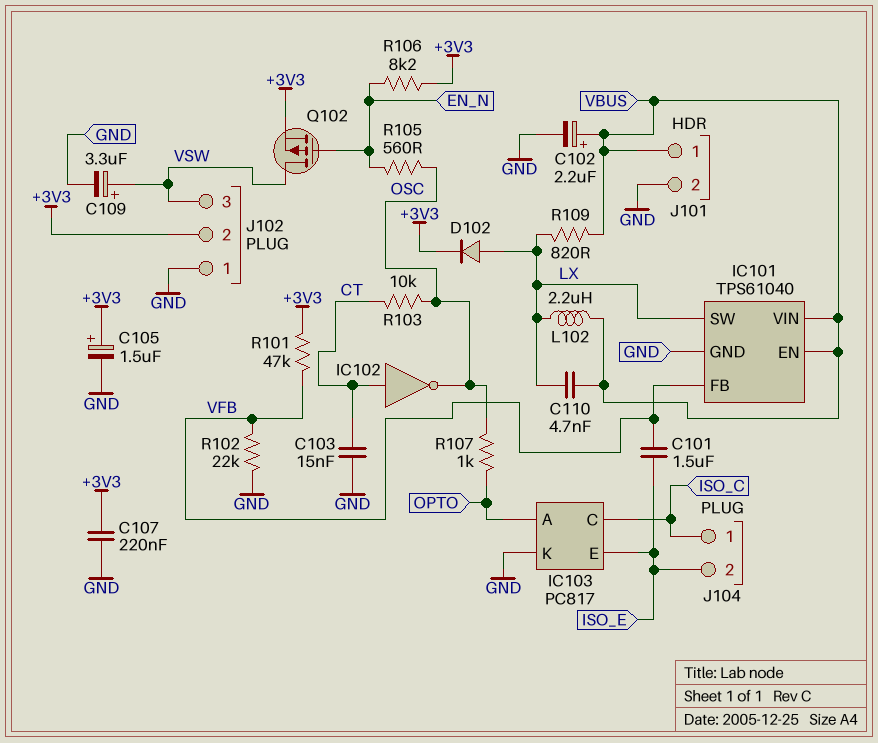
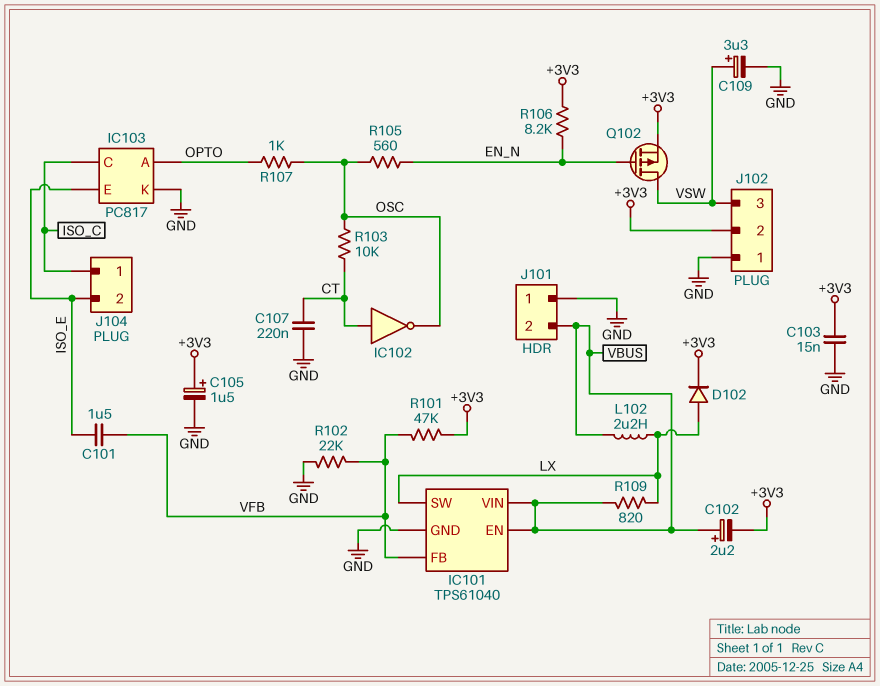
C102: 2.2uF (plus VBUS, minus GND) -> 2.2uF (plus VBUS, minus +3V3)
C103: 15nF (CT, GND) -> 15nF (+3V3, GND)
C107: 220nF (+3V3, GND) -> 220nF (CT, GND)
C110: 4.7nF (LX, VBUS) -> none
J101 pin 1: VBUS -> GND
J101 pin 2: GND -> VBUS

=== Aim of the task ===
Copying should begin at the line containing "C103: 15nF (CT, GND) -> 15nF (+3V3, GND)" and end at the last line of the material, with every line in between reproduced exactly.

=== Written response ===
C103: 15nF (CT, GND) -> 15nF (+3V3, GND)
C107: 220nF (+3V3, GND) -> 220nF (CT, GND)
C110: 4.7nF (LX, VBUS) -> none
J101 pin 1: VBUS -> GND
J101 pin 2: GND -> VBUS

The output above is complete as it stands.